WHAT YOU NEED TO DO:
All lines below containing the string "yellow" are to be copied.

[Opening RECORDS SUPPLIED section]

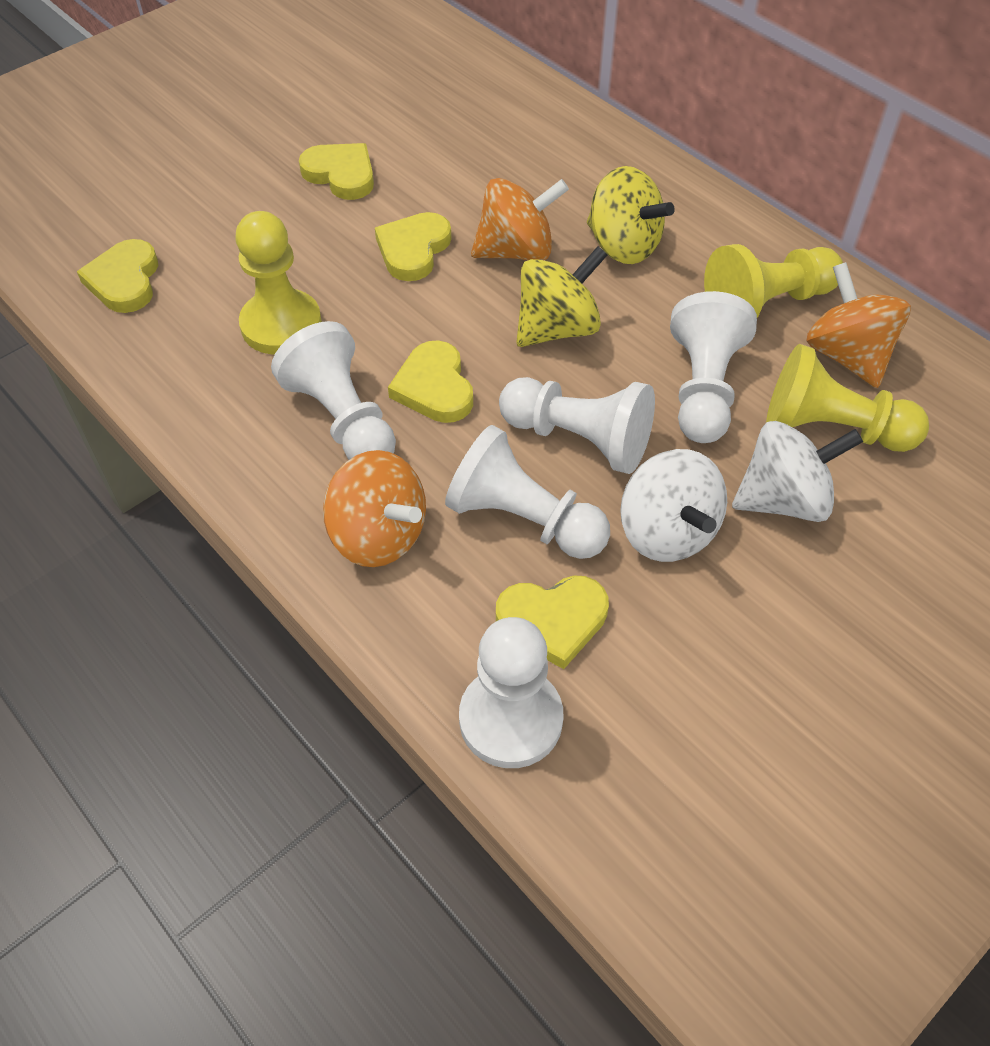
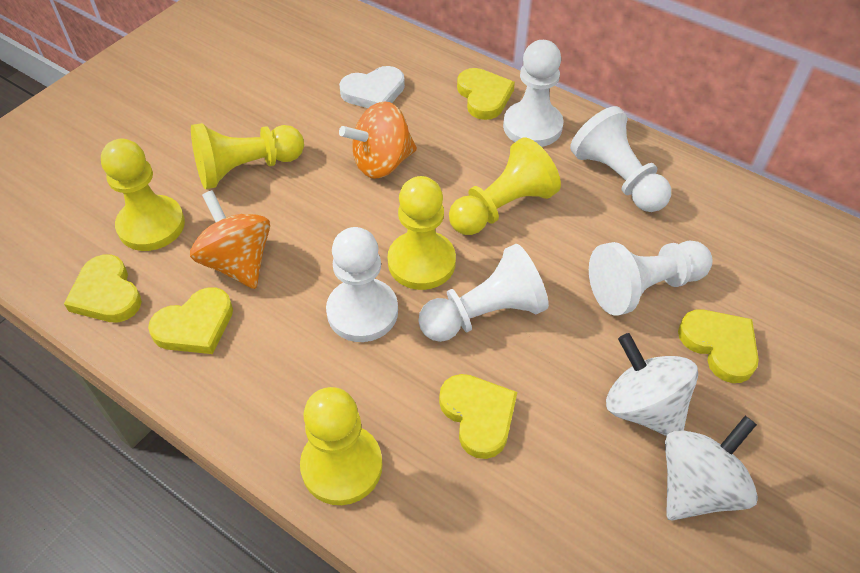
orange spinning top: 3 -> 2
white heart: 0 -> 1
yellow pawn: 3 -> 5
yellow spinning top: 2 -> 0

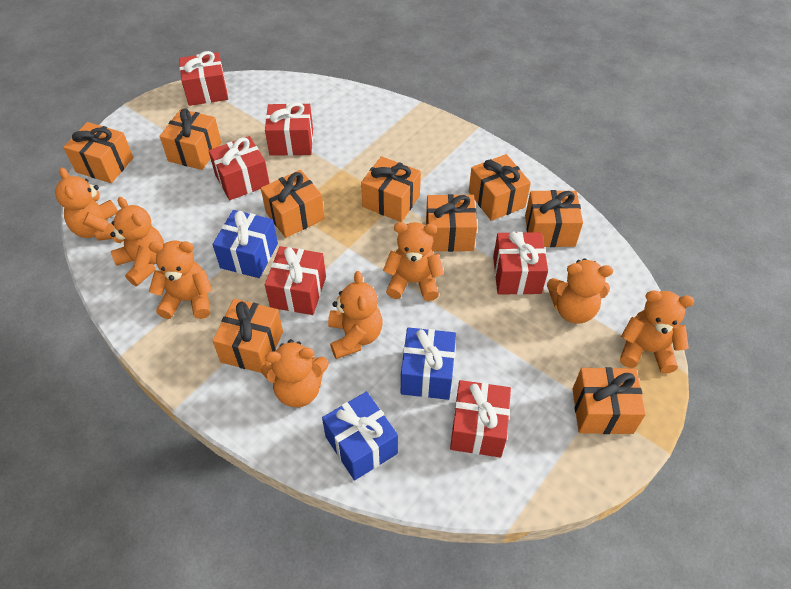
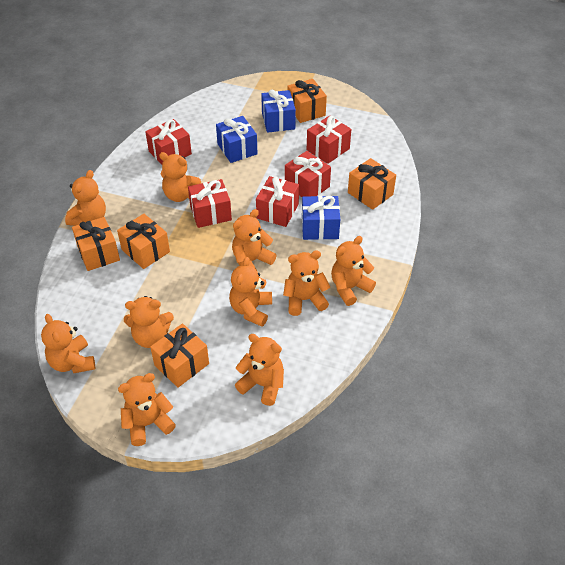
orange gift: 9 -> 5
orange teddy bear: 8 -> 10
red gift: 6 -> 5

[Closing RECORDS SUPPLIED section]

EXERCISE SOLUTION:
yellow pawn: 3 -> 5
yellow spinning top: 2 -> 0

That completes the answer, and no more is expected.